* Required task
Everything from the line containing "Given the image: H&E-stained" down to the last line of the entries below must be transcribed exactly, and nothing else.

* Dataset excerpts
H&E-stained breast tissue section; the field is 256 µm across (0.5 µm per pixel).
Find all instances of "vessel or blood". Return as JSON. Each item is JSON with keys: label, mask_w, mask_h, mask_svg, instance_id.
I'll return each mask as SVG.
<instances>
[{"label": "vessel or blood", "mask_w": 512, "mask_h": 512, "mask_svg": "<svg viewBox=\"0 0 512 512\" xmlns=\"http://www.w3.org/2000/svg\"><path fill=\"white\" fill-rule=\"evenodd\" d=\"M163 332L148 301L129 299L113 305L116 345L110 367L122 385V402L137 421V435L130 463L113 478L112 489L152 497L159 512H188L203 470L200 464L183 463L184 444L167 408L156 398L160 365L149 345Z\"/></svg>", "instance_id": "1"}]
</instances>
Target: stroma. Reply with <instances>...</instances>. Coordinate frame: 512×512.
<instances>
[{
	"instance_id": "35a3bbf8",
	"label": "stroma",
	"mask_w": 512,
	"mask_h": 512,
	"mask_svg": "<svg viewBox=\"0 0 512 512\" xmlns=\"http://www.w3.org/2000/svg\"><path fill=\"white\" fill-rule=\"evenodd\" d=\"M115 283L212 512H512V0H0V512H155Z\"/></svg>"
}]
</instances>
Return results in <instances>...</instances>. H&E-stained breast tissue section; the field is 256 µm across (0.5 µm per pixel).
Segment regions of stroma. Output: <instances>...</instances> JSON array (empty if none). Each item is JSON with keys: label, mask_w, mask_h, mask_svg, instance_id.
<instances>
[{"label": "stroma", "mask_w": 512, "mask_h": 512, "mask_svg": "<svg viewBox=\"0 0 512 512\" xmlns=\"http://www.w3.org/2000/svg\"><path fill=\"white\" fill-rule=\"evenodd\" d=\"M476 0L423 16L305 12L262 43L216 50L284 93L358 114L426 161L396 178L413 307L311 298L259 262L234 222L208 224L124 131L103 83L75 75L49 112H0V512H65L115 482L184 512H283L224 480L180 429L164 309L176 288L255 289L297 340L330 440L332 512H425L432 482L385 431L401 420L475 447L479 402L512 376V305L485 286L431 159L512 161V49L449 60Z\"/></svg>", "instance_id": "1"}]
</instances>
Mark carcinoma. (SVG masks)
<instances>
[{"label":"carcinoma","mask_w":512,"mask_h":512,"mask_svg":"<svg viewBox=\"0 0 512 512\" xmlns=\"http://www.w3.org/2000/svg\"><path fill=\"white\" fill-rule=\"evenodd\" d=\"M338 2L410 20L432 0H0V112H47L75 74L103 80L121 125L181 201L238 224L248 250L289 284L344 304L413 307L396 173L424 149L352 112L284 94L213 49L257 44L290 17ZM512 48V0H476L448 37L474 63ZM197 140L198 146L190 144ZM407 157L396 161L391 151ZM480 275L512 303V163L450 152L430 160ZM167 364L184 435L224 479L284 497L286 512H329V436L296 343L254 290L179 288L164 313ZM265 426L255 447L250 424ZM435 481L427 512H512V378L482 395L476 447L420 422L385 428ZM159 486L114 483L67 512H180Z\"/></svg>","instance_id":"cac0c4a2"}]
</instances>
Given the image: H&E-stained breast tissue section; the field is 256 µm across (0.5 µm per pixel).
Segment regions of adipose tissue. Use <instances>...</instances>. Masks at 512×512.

* Answer to this exercise
Given the image: H&E-stained breast tissue section; the field is 256 µm across (0.5 µm per pixel).
Segment regions of adipose tissue. Use <instances>...</instances>. Masks at 512×512.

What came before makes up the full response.